/---

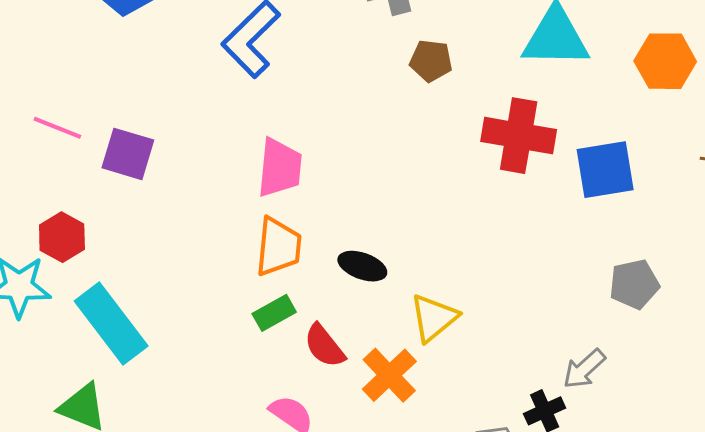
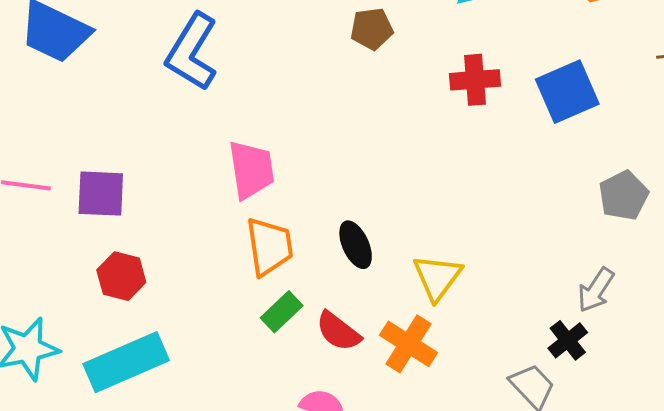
red cross: (519, 136) -> (475, 80), size x0.7
red hexagon: (62, 237) -> (121, 276), moved
black ellipse: (362, 266) -> (356, 245), turned 60
cyan rectangle: (111, 324) -> (126, 362), turned -62

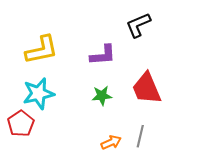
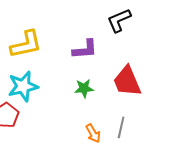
orange arrow: (111, 142) -> (93, 133), turned 84

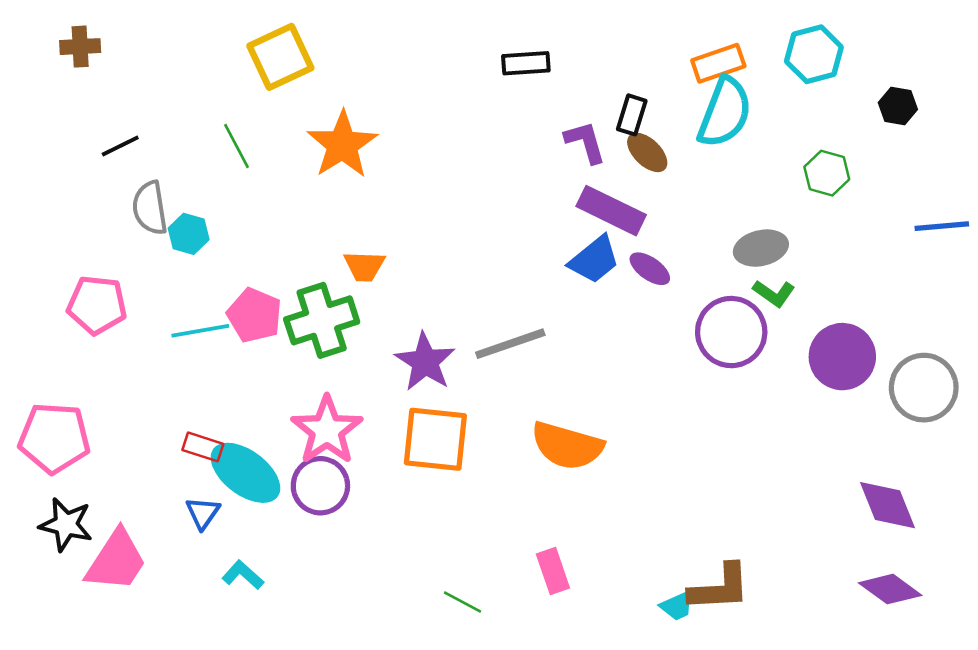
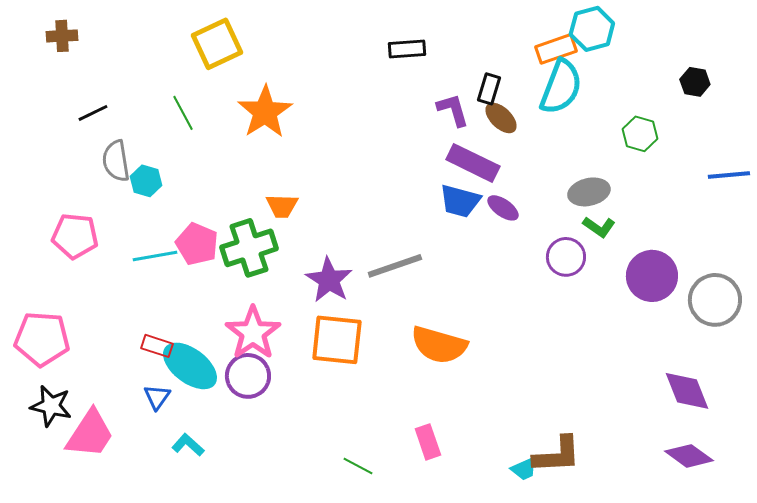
cyan hexagon: (814, 54) -> (592, 29), moved
blue trapezoid: (594, 260) -> (460, 201), turned 54
purple circle: (731, 332) -> (566, 257), size x0.7

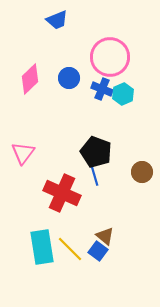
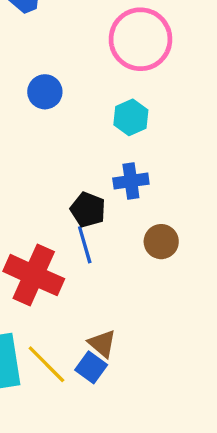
pink circle: (110, 57) -> (140, 39), moved
blue cross: (102, 89) -> (131, 181), moved, turned -30
black pentagon: (96, 152) -> (88, 210), size x0.7

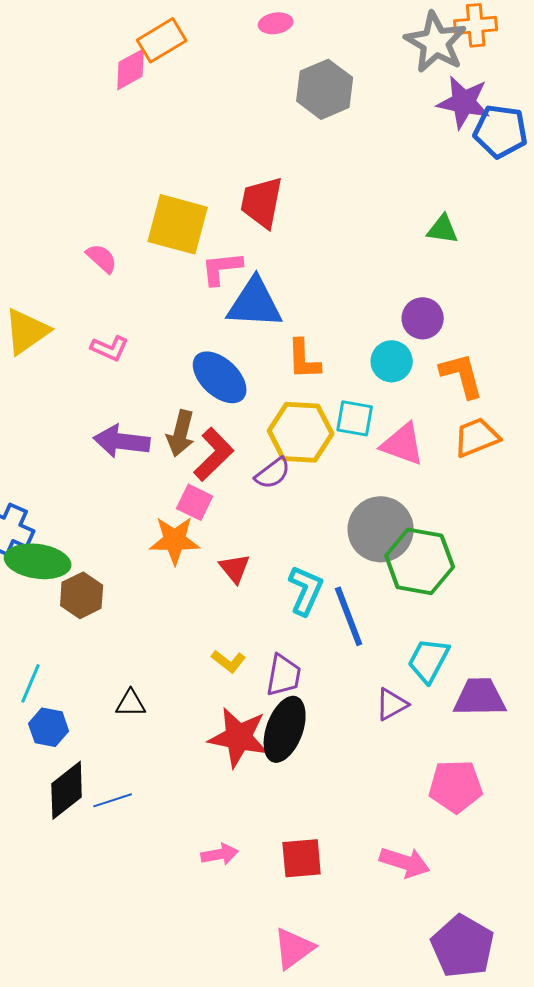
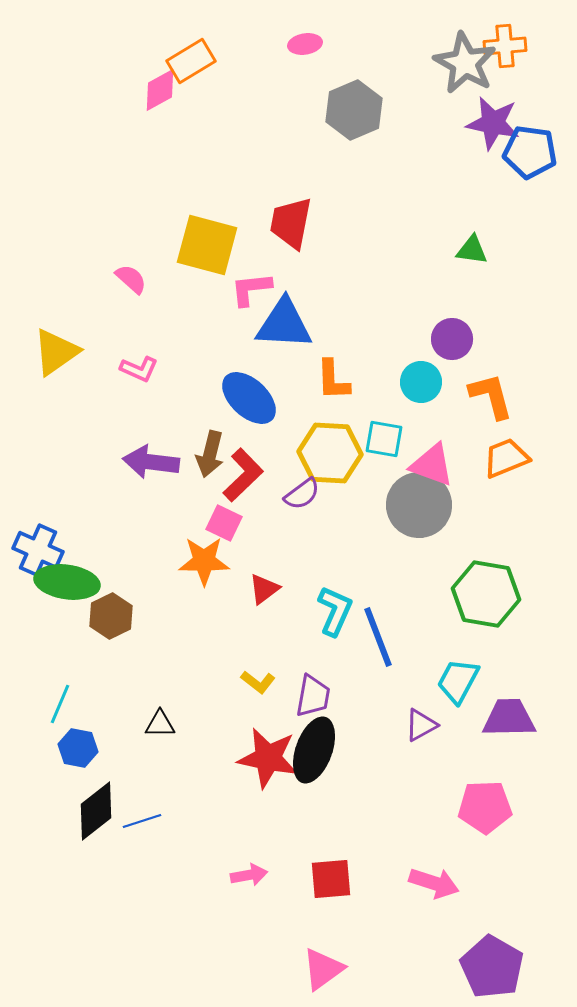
gray circle: (381, 529) -> (419, 505), moved
green hexagon: (420, 561) -> (486, 594), moved
red triangle: (235, 568) -> (264, 589), turned 32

\---

- Problem description
Filter the records for the word "blue" and show every line that has it.

- Your solution
blue trapezoid: (594, 260) -> (460, 201), turned 54
blue cross: (102, 89) -> (131, 181), moved, turned -30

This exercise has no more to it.